__Records for processing__
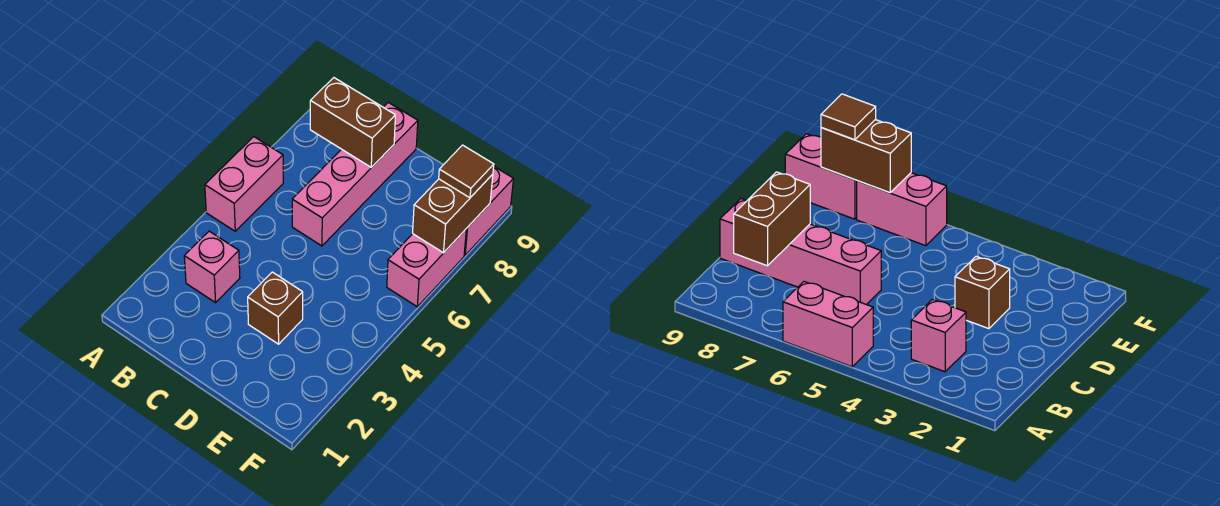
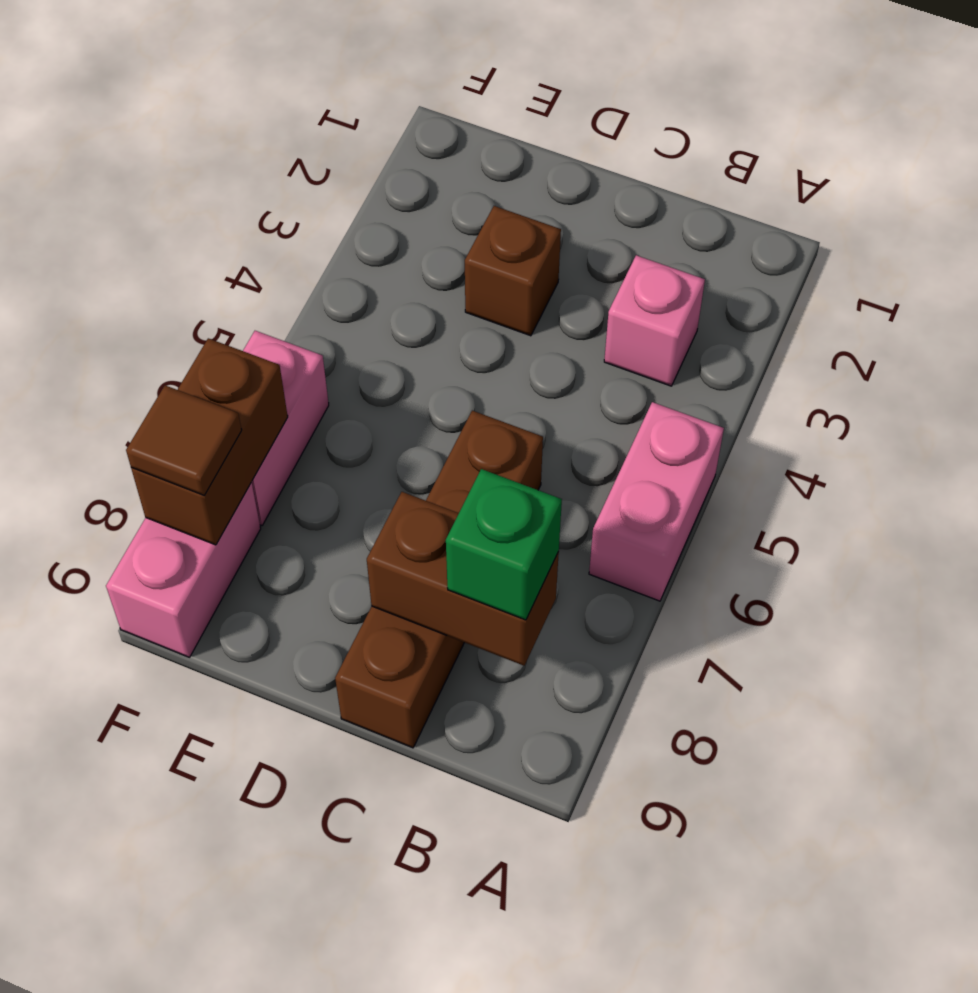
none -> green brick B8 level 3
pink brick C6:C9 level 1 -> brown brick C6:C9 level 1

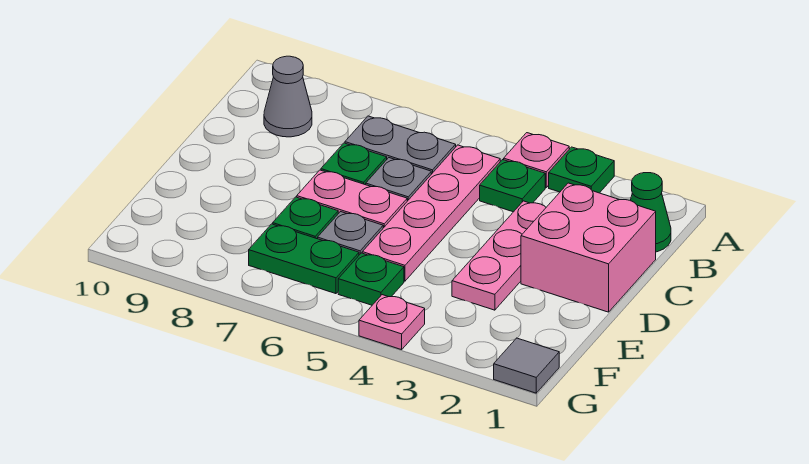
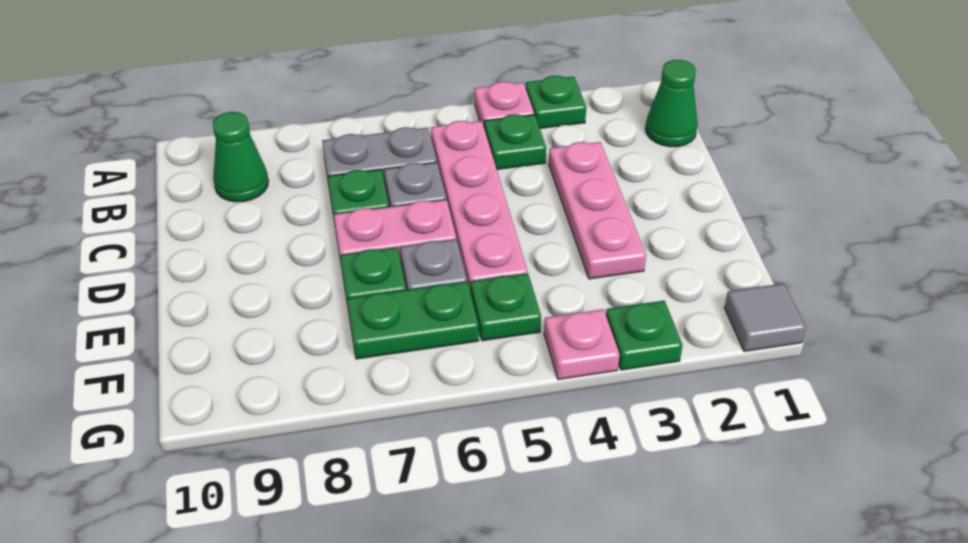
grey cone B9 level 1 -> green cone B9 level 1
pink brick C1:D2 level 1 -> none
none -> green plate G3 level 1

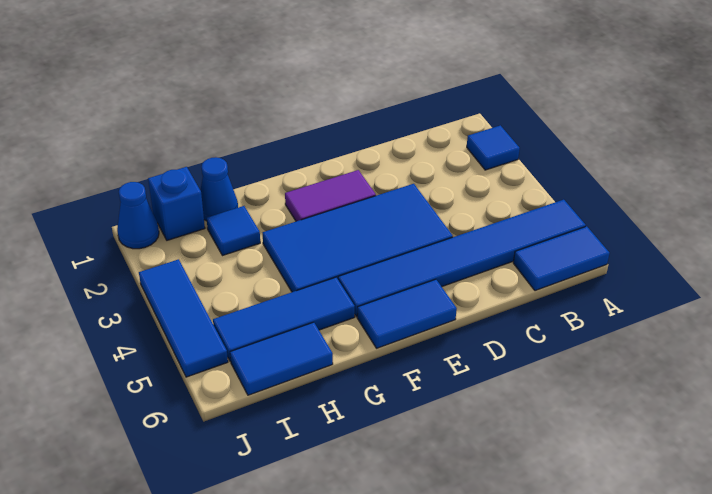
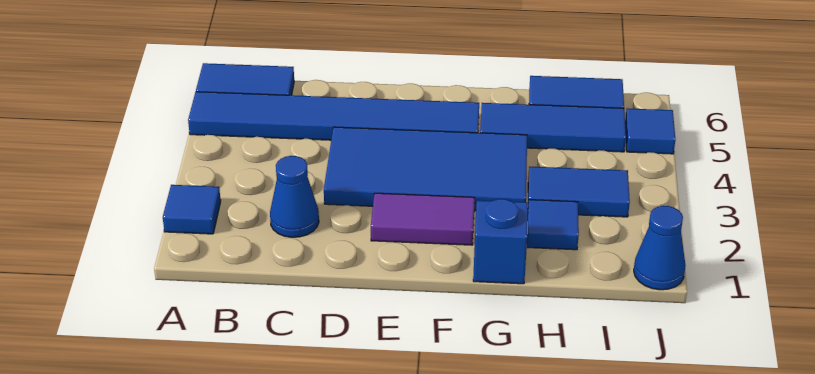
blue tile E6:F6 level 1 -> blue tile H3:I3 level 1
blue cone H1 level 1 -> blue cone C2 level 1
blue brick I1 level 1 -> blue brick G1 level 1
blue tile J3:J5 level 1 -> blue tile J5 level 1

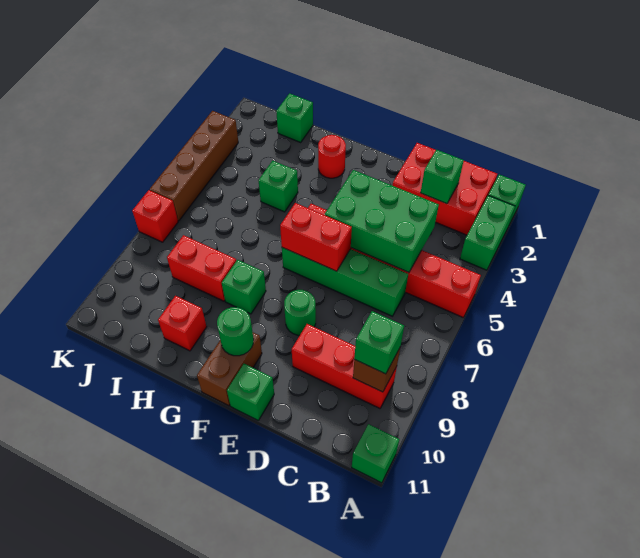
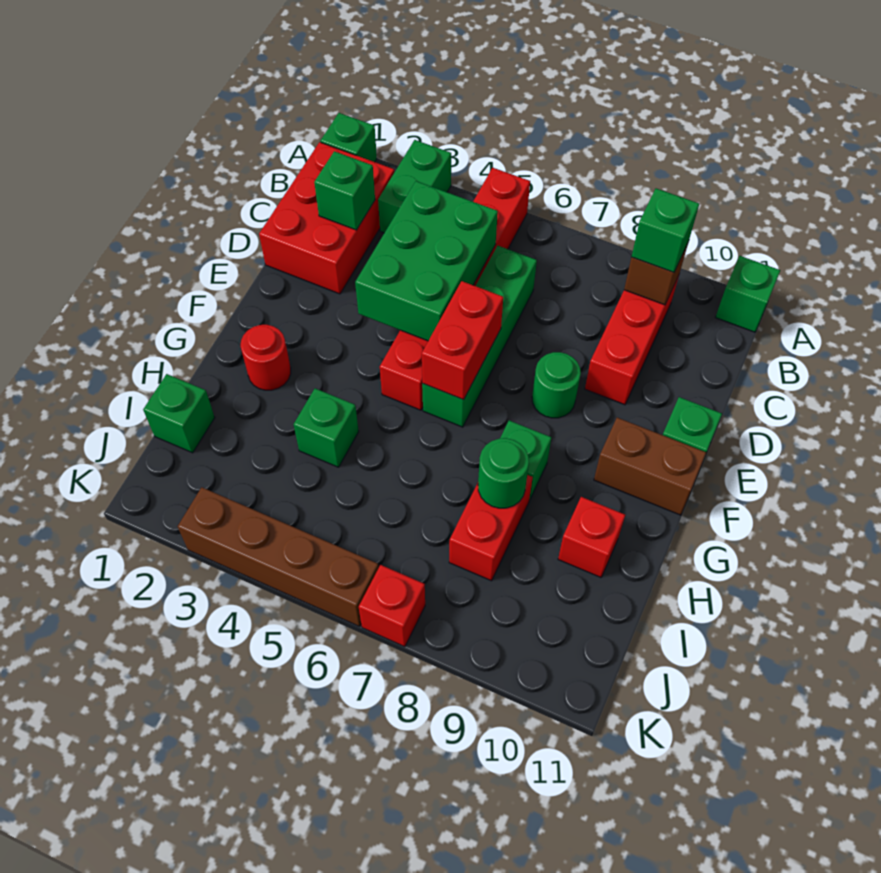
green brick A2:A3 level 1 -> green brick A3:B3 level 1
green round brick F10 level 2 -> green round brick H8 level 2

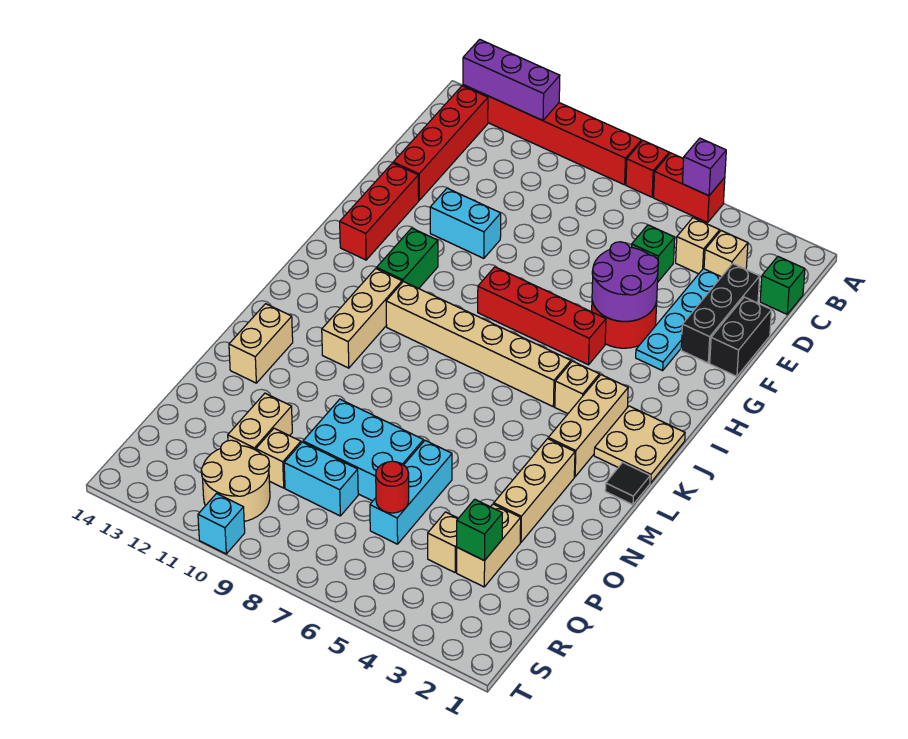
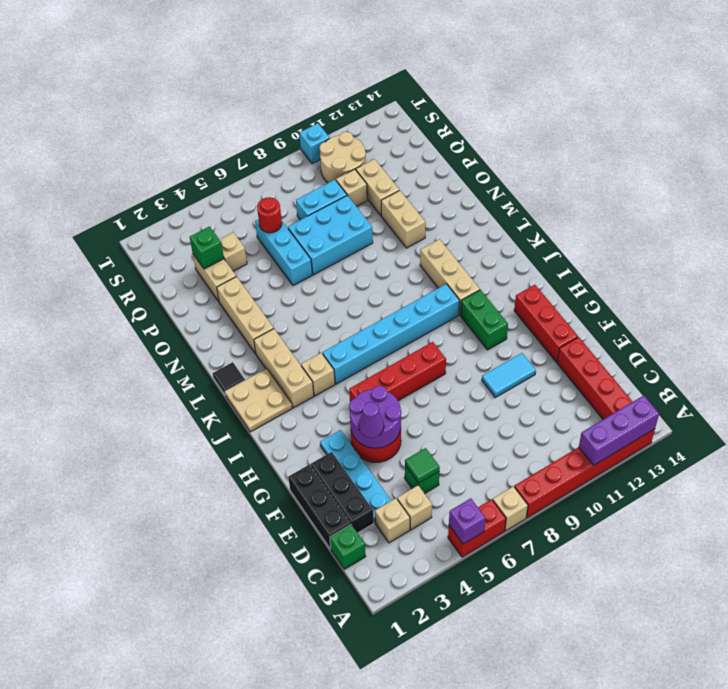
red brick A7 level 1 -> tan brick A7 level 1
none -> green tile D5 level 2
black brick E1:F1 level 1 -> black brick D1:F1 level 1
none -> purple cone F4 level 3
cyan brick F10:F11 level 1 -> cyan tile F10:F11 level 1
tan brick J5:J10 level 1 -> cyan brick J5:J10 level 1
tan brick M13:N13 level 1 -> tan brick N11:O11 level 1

__About this exercise__
Please repeat the entries exactly. Do not include the pictures.

__Solution below__
none -> green brick B8 level 3
pink brick C6:C9 level 1 -> brown brick C6:C9 level 1

grey cone B9 level 1 -> green cone B9 level 1
pink brick C1:D2 level 1 -> none
none -> green plate G3 level 1

blue tile E6:F6 level 1 -> blue tile H3:I3 level 1
blue cone H1 level 1 -> blue cone C2 level 1
blue brick I1 level 1 -> blue brick G1 level 1
blue tile J3:J5 level 1 -> blue tile J5 level 1

green brick A2:A3 level 1 -> green brick A3:B3 level 1
green round brick F10 level 2 -> green round brick H8 level 2

red brick A7 level 1 -> tan brick A7 level 1
none -> green tile D5 level 2
black brick E1:F1 level 1 -> black brick D1:F1 level 1
none -> purple cone F4 level 3
cyan brick F10:F11 level 1 -> cyan tile F10:F11 level 1
tan brick J5:J10 level 1 -> cyan brick J5:J10 level 1
tan brick M13:N13 level 1 -> tan brick N11:O11 level 1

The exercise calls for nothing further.